A block of data:
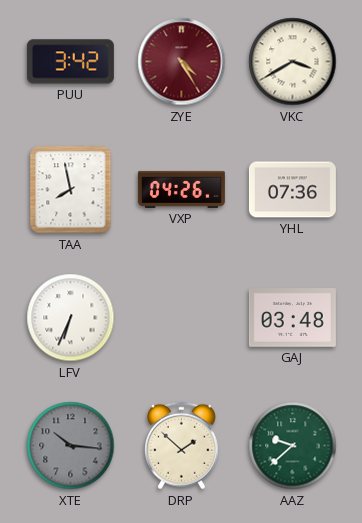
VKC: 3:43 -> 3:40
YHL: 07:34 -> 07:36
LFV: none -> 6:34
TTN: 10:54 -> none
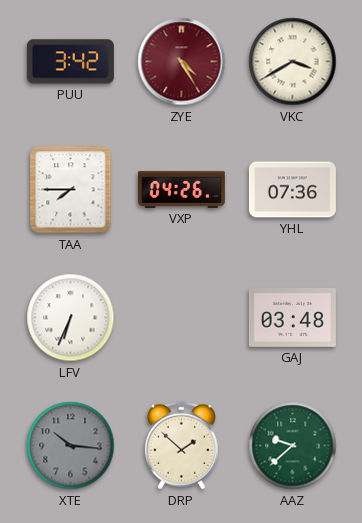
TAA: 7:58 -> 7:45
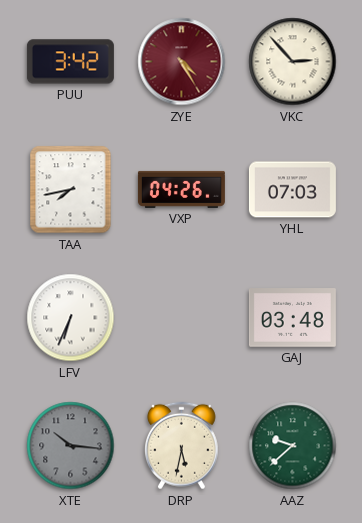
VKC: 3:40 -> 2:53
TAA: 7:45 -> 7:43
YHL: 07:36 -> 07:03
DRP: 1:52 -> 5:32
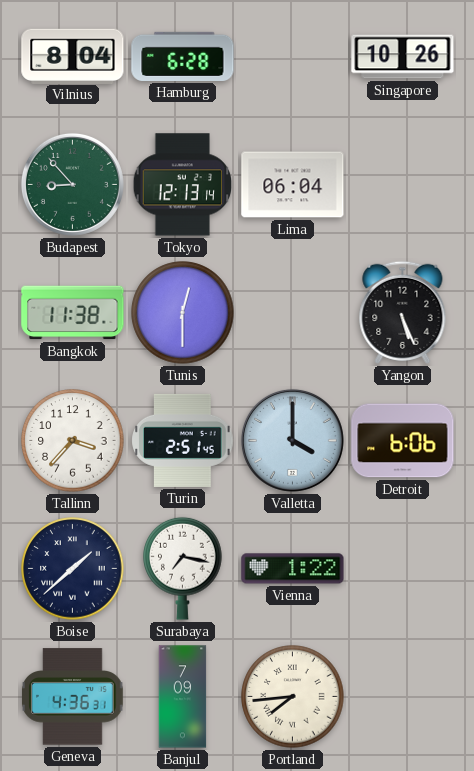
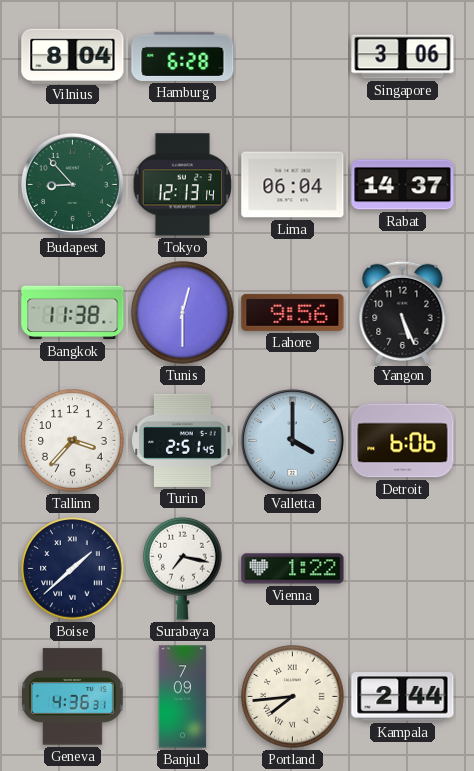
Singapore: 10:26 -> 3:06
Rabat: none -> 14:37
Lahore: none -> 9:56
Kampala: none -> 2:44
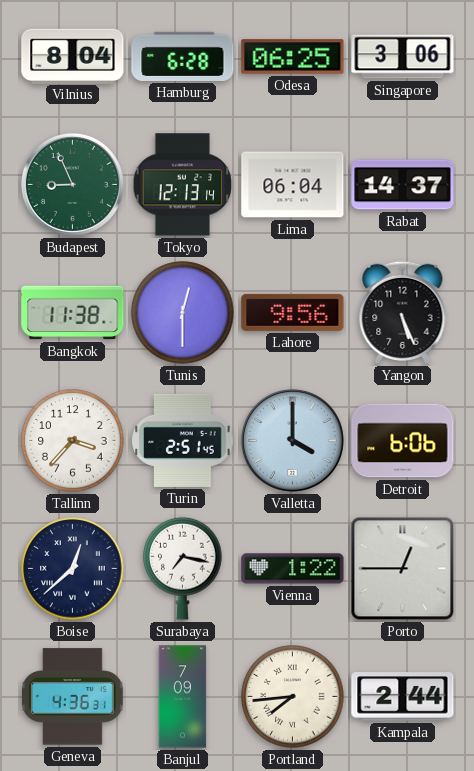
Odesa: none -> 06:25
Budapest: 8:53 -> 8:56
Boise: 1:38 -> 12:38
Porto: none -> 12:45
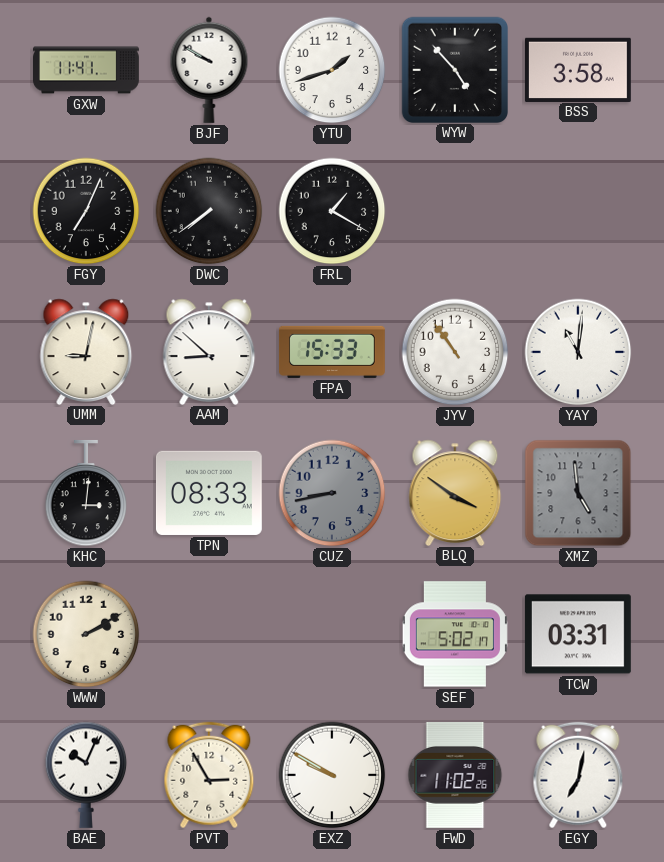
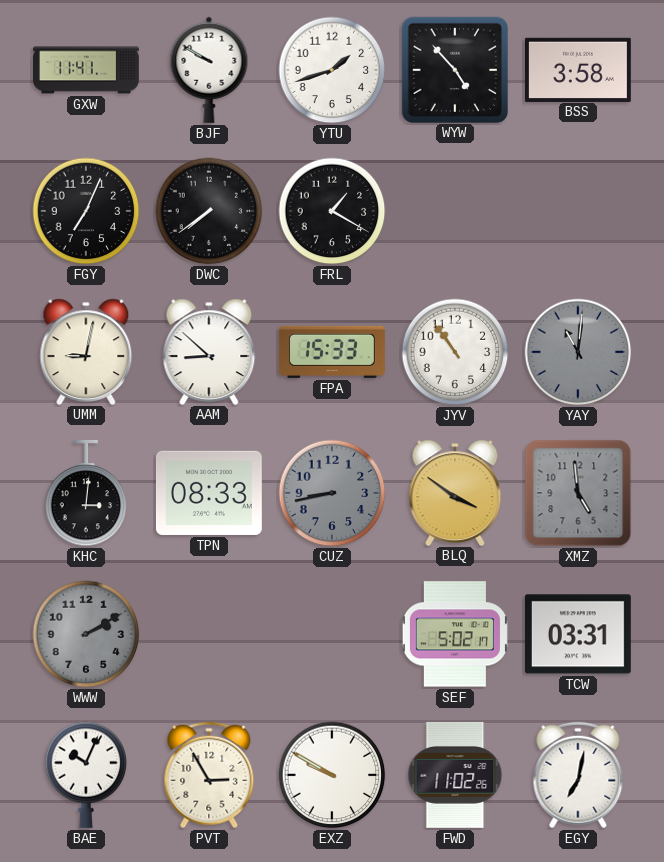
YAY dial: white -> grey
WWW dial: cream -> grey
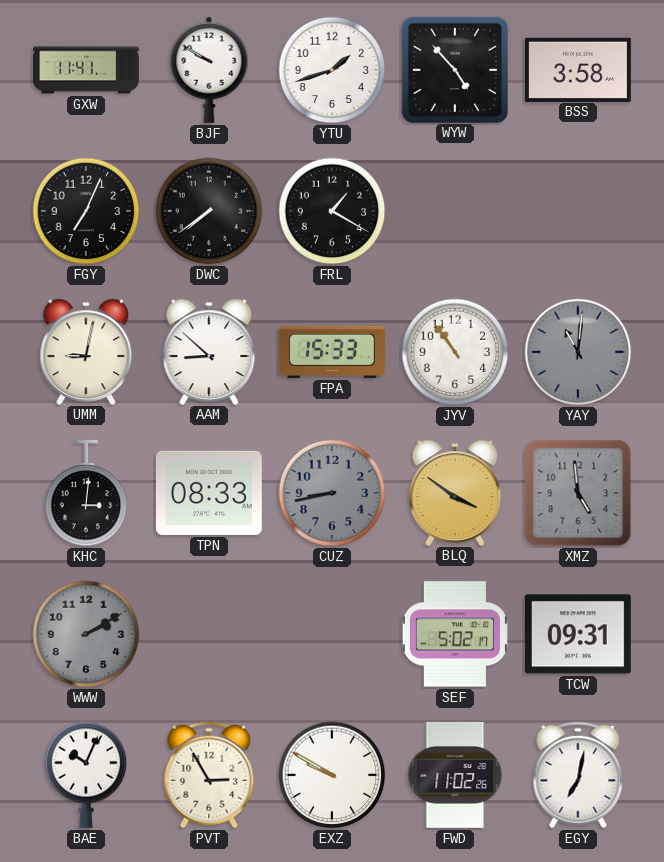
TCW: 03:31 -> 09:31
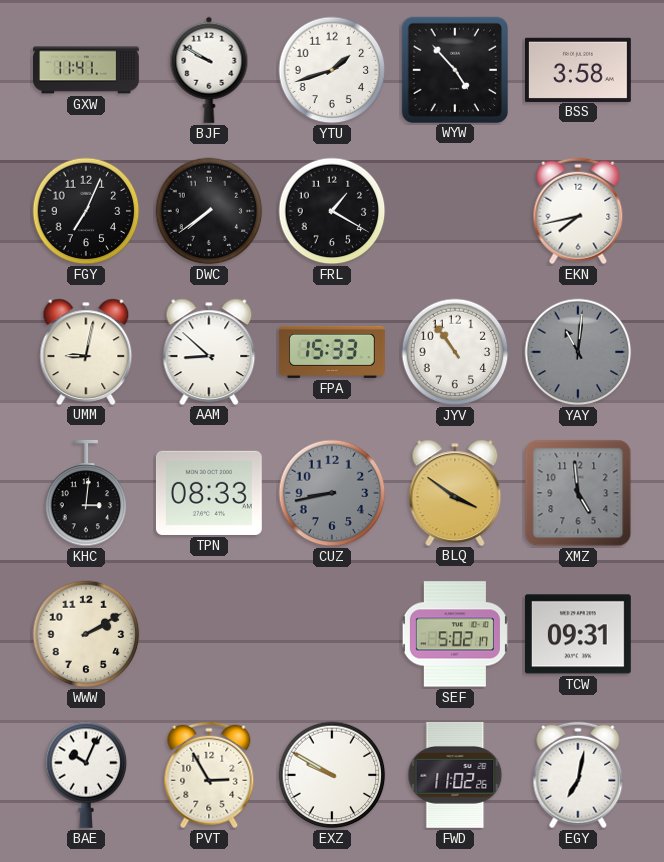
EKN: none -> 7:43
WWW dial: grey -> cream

- _What is being asked_
Rewrite the rows above, changing every "grey" to "silver" and keeping everything else the same. Leave out the picture lines.

- _Reply to the task_
VKC: 3:43 -> 3:40
YHL: 07:34 -> 07:36
LFV: none -> 6:34
TTN: 10:54 -> none
TAA: 7:58 -> 7:45
VKC: 3:40 -> 2:53
TAA: 7:45 -> 7:43
YHL: 07:36 -> 07:03
DRP: 1:52 -> 5:32
Singapore: 10:26 -> 3:06
Rabat: none -> 14:37
Lahore: none -> 9:56
Kampala: none -> 2:44
Odesa: none -> 06:25
Budapest: 8:53 -> 8:56
Boise: 1:38 -> 12:38
Porto: none -> 12:45
YAY dial: white -> silver
WWW dial: cream -> silver
TCW: 03:31 -> 09:31
EKN: none -> 7:43
WWW dial: silver -> cream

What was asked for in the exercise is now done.